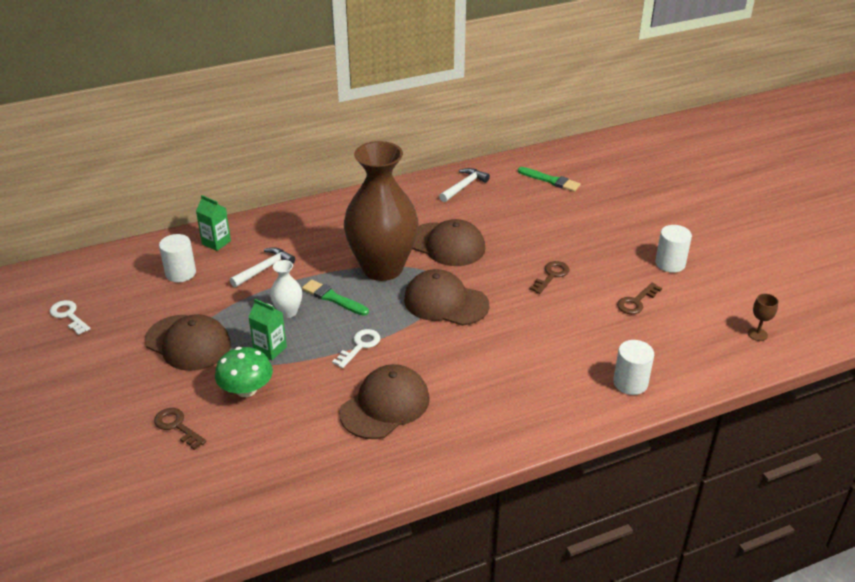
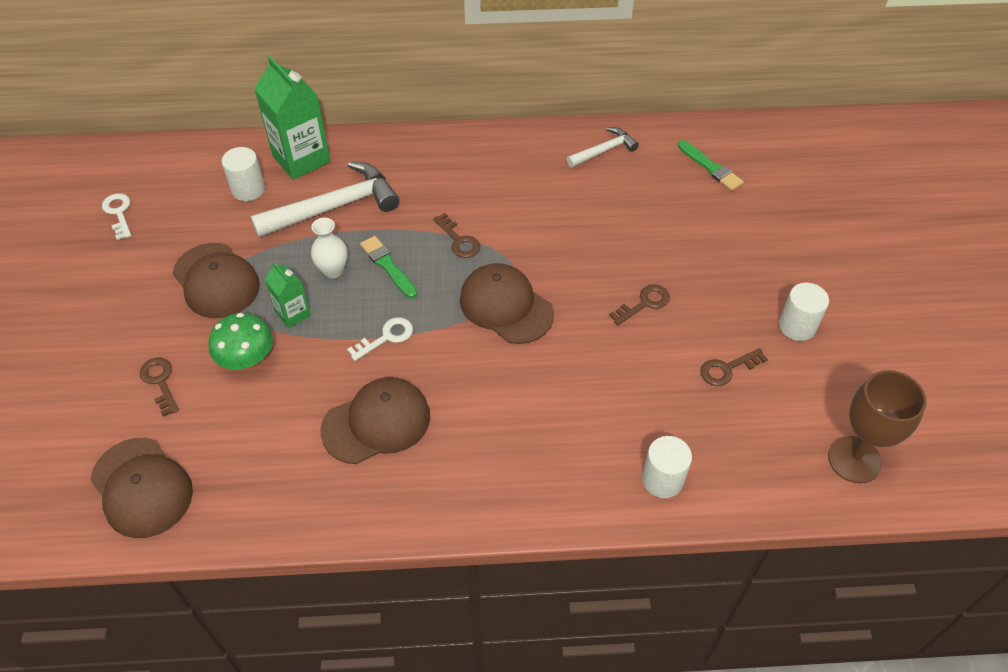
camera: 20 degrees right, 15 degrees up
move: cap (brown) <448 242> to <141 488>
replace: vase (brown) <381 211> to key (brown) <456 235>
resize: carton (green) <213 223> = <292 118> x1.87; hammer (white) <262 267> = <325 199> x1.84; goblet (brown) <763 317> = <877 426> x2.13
——
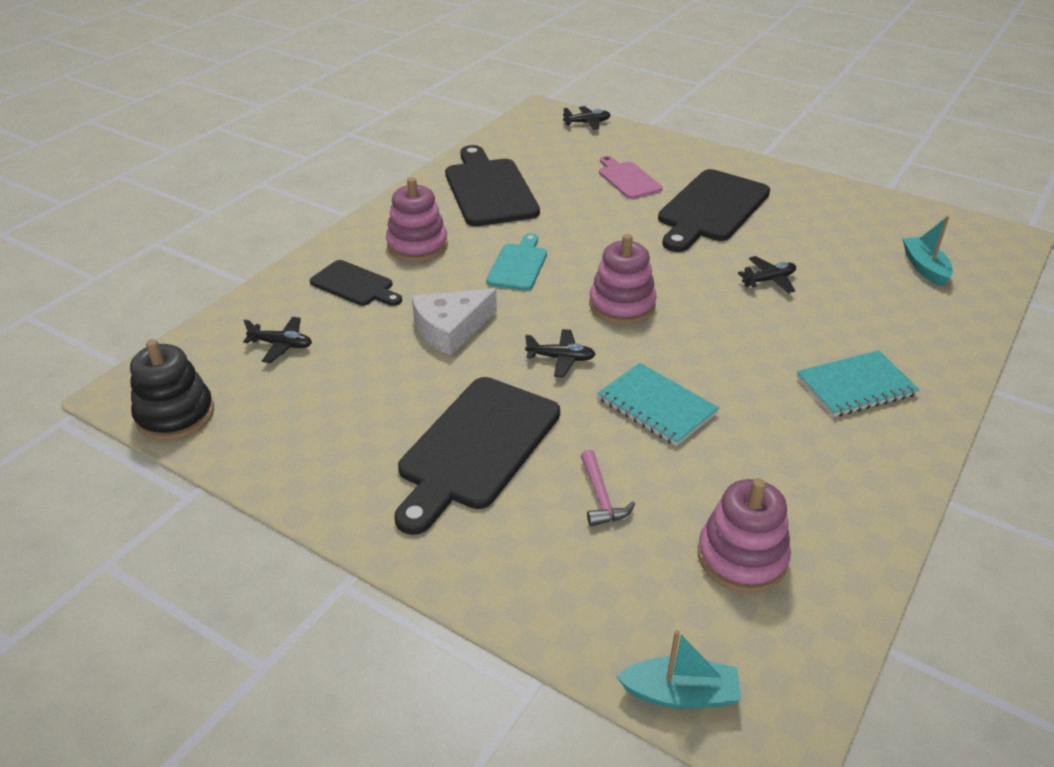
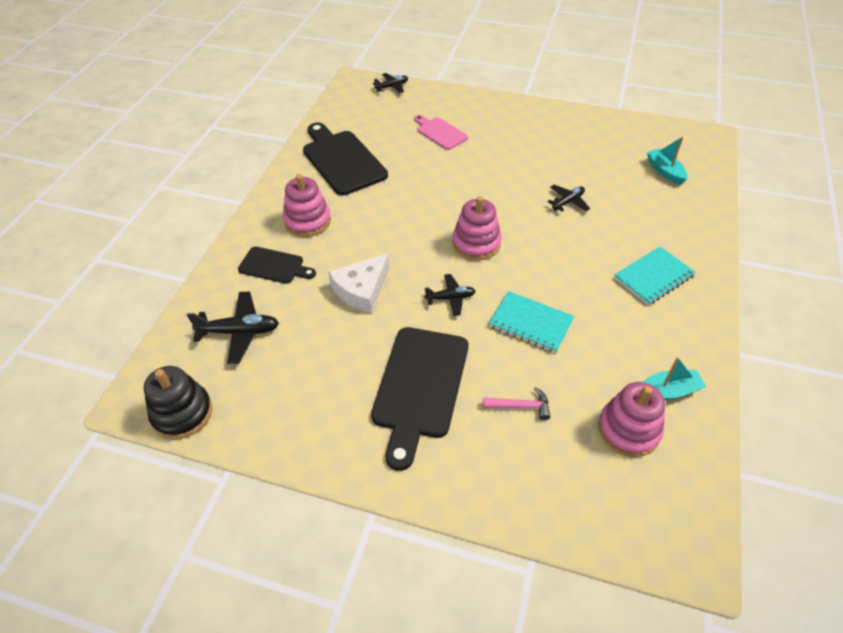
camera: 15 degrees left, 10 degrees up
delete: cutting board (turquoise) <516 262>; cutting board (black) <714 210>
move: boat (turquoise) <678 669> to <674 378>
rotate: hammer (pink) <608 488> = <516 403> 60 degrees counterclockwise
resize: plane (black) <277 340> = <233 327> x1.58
——
## Directions for this task:
From the records above, return each line that has the string "move".

## Result for this task:
move: cap (brown) <448 242> to <141 488>
move: boat (turquoise) <678 669> to <674 378>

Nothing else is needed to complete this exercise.